--- Records shown ---

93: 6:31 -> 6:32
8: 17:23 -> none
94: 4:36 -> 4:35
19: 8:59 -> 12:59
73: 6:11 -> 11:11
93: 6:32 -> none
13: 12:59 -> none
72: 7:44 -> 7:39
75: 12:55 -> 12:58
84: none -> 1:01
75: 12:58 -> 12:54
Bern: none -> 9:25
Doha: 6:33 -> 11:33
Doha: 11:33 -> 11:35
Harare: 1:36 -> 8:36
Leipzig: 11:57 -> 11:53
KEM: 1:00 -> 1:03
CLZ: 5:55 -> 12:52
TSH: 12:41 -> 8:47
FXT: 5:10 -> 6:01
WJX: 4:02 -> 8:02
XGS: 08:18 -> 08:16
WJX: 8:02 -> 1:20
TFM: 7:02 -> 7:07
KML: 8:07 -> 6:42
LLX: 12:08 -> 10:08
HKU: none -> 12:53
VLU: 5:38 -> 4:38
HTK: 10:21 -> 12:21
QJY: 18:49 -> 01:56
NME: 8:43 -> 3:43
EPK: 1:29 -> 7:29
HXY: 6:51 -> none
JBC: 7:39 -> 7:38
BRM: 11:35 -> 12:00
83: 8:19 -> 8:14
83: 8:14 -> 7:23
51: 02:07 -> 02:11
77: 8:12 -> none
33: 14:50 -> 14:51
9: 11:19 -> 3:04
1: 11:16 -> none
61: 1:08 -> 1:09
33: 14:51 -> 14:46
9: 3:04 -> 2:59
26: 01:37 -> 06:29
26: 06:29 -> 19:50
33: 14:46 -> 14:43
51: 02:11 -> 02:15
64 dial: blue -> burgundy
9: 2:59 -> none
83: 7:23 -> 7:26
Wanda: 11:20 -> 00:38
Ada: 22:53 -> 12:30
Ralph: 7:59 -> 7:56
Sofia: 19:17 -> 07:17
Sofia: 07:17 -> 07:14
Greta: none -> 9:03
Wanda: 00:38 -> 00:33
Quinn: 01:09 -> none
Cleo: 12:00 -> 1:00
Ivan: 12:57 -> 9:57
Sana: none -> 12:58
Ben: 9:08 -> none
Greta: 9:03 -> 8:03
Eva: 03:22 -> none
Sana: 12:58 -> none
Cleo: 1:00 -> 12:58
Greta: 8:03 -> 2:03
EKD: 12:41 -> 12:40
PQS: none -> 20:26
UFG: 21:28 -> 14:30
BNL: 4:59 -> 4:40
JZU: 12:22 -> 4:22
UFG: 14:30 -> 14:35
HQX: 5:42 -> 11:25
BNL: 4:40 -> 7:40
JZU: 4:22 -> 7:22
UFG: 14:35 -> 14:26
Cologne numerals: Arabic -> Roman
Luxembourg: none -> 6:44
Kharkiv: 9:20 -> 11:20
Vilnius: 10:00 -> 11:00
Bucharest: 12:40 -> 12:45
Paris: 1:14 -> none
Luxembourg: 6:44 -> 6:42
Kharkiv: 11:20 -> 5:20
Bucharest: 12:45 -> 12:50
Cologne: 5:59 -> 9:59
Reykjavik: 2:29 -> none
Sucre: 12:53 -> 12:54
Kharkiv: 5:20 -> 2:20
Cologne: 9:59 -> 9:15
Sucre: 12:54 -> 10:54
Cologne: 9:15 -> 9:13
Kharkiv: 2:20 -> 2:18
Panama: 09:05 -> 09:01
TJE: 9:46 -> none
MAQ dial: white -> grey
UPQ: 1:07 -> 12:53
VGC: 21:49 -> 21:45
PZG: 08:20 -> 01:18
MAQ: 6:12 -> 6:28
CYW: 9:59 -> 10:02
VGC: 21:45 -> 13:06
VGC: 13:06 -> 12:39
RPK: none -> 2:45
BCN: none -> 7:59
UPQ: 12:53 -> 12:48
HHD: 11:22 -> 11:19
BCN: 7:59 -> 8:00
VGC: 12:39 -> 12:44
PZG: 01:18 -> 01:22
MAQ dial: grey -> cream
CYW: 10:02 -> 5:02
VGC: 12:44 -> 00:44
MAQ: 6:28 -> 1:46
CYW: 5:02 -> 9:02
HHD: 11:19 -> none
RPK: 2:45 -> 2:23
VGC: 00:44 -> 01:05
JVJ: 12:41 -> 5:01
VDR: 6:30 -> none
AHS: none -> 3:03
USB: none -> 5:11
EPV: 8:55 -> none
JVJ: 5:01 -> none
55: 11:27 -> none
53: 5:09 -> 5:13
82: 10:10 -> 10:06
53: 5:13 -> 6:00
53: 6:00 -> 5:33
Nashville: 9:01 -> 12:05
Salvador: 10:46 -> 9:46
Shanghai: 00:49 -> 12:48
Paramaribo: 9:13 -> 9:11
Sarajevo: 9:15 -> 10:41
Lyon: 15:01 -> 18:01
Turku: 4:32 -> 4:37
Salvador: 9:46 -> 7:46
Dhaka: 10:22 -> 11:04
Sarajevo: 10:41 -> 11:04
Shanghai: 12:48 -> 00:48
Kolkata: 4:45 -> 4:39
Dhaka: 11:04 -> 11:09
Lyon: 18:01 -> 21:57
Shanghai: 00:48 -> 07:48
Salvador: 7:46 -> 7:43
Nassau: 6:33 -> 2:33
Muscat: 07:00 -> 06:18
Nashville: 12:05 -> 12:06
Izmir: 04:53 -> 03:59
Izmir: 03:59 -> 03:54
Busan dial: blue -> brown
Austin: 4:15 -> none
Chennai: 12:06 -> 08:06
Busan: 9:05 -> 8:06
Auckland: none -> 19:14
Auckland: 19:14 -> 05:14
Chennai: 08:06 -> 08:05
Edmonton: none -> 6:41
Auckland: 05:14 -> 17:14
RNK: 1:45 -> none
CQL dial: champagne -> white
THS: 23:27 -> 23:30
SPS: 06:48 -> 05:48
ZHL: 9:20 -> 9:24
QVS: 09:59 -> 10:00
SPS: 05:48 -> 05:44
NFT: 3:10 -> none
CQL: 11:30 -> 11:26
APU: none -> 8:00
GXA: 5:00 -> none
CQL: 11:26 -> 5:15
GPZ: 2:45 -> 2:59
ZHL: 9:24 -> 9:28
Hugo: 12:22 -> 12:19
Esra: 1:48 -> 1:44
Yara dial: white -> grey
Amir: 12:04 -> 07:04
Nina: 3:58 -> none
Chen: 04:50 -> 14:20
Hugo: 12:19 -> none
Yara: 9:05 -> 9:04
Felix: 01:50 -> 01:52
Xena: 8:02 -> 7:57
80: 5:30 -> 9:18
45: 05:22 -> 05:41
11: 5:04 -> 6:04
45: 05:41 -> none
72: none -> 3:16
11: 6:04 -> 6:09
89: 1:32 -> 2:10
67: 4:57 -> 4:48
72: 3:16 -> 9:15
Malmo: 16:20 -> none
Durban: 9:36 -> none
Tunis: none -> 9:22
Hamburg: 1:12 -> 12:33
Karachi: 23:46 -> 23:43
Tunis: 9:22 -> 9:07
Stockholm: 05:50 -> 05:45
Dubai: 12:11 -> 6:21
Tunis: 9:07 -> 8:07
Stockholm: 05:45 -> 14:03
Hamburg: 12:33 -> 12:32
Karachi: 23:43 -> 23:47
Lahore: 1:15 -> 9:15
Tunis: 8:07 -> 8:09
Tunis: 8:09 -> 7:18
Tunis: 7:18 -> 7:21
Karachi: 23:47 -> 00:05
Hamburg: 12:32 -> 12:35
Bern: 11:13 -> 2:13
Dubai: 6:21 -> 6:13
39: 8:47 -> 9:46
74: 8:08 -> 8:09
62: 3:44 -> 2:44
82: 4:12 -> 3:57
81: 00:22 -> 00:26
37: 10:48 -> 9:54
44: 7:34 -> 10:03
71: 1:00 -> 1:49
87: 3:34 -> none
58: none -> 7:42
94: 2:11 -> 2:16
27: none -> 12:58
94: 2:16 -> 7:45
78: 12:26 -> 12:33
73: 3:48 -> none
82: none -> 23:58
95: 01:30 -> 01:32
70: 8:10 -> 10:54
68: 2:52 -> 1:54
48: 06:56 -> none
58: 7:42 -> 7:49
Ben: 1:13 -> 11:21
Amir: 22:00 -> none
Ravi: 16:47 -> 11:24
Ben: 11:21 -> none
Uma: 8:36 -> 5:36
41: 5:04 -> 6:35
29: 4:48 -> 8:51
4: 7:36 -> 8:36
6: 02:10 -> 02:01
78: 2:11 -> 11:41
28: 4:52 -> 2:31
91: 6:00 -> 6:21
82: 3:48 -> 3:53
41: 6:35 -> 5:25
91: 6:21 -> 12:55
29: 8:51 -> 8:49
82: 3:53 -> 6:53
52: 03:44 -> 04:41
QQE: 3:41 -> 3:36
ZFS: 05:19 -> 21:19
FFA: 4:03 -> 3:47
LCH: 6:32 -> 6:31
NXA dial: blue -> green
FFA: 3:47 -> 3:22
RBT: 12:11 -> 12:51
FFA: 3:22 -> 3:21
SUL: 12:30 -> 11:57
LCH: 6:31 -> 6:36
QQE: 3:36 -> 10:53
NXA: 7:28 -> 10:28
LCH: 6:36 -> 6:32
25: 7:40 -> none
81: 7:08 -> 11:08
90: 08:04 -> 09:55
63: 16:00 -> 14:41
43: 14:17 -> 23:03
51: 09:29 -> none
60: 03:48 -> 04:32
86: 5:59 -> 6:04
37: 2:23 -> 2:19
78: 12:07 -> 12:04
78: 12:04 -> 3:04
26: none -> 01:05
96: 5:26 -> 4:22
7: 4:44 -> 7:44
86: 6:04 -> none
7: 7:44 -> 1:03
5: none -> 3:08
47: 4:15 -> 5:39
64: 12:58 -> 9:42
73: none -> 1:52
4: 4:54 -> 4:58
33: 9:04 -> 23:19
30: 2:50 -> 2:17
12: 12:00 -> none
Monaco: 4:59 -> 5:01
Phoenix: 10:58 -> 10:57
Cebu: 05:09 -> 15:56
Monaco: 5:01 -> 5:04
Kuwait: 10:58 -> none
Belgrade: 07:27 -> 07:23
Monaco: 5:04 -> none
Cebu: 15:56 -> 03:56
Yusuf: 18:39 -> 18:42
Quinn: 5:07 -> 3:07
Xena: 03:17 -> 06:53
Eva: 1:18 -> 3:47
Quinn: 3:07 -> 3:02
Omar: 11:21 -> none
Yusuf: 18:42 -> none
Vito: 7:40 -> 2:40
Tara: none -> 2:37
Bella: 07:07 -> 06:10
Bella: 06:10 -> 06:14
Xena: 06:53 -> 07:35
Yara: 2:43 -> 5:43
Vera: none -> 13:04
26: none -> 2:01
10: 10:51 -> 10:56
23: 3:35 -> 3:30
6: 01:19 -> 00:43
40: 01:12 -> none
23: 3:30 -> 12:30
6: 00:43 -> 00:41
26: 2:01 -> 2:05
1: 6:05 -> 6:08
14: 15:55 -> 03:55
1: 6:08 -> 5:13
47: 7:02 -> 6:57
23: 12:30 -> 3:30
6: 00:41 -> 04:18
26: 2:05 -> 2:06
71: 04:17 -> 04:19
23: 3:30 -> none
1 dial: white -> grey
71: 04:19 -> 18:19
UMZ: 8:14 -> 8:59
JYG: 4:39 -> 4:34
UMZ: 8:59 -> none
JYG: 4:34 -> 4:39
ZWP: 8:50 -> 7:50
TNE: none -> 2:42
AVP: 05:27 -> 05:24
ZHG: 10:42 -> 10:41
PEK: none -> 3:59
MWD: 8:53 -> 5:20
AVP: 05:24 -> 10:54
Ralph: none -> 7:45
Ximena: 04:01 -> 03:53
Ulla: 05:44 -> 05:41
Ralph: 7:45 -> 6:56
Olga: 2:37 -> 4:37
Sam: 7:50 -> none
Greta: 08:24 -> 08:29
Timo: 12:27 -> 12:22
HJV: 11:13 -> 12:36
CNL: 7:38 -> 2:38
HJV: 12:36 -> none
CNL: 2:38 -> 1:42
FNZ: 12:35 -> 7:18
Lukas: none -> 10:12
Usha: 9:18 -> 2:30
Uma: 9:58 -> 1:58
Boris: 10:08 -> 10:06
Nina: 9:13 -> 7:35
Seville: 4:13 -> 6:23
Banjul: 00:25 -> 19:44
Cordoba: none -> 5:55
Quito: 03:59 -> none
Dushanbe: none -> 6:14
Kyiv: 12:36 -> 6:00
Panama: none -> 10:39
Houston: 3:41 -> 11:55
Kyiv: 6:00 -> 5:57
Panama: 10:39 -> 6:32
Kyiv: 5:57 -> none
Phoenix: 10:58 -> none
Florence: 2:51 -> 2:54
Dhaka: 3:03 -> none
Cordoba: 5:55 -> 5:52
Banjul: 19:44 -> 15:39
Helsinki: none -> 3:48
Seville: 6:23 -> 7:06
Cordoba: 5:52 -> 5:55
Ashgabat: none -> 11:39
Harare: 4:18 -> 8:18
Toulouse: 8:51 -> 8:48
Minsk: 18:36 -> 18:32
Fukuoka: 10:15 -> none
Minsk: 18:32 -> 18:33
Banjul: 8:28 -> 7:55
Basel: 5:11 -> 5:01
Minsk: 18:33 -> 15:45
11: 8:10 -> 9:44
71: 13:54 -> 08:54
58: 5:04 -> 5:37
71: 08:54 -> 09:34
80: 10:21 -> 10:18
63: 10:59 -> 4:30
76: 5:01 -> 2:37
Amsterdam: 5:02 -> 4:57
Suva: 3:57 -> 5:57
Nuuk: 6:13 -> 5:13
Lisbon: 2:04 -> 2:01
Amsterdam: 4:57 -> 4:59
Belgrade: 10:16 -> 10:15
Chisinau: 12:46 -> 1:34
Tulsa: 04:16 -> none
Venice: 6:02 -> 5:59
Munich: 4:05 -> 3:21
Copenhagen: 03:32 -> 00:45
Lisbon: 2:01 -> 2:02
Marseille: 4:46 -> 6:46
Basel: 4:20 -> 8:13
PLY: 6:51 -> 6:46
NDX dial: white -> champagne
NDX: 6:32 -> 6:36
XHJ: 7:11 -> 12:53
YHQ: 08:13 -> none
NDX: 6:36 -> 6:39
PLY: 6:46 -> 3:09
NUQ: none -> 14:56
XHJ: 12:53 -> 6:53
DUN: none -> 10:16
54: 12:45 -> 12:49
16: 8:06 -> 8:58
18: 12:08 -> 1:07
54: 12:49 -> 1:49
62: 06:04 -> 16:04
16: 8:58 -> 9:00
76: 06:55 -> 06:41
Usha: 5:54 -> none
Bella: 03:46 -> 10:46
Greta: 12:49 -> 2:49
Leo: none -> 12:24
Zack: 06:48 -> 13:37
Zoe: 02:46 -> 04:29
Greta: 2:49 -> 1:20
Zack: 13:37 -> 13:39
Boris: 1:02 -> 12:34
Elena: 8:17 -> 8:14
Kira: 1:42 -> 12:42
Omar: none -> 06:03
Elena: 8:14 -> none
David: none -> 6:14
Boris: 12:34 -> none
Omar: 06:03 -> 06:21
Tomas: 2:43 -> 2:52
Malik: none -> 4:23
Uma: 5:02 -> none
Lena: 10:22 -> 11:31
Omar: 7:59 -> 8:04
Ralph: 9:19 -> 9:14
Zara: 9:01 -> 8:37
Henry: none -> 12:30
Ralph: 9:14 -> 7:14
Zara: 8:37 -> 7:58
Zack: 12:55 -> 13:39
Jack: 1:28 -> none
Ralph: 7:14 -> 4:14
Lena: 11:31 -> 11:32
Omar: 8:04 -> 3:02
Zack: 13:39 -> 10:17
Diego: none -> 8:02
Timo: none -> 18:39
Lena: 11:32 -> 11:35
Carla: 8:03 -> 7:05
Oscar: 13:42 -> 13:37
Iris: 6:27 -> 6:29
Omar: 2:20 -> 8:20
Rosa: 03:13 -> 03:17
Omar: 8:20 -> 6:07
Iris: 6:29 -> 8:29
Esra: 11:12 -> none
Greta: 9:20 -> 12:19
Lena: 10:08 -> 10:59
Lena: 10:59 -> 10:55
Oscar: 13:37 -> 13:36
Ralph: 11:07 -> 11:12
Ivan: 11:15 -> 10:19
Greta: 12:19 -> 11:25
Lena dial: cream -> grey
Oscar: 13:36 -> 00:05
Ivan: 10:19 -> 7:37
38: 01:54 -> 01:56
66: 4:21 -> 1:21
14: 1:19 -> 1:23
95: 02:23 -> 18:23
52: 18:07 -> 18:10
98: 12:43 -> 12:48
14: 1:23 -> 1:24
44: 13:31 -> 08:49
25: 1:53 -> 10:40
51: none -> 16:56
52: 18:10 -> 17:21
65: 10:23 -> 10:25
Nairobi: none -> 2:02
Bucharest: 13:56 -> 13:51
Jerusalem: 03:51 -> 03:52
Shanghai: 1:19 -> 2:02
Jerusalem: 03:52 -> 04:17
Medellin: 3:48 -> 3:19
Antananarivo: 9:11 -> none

---

• [Given problem]
Which lines of the listing above contain the word "Nashville"? Copy each such line, treating case as significant.

• [Response to the exercise]
Nashville: 9:01 -> 12:05
Nashville: 12:05 -> 12:06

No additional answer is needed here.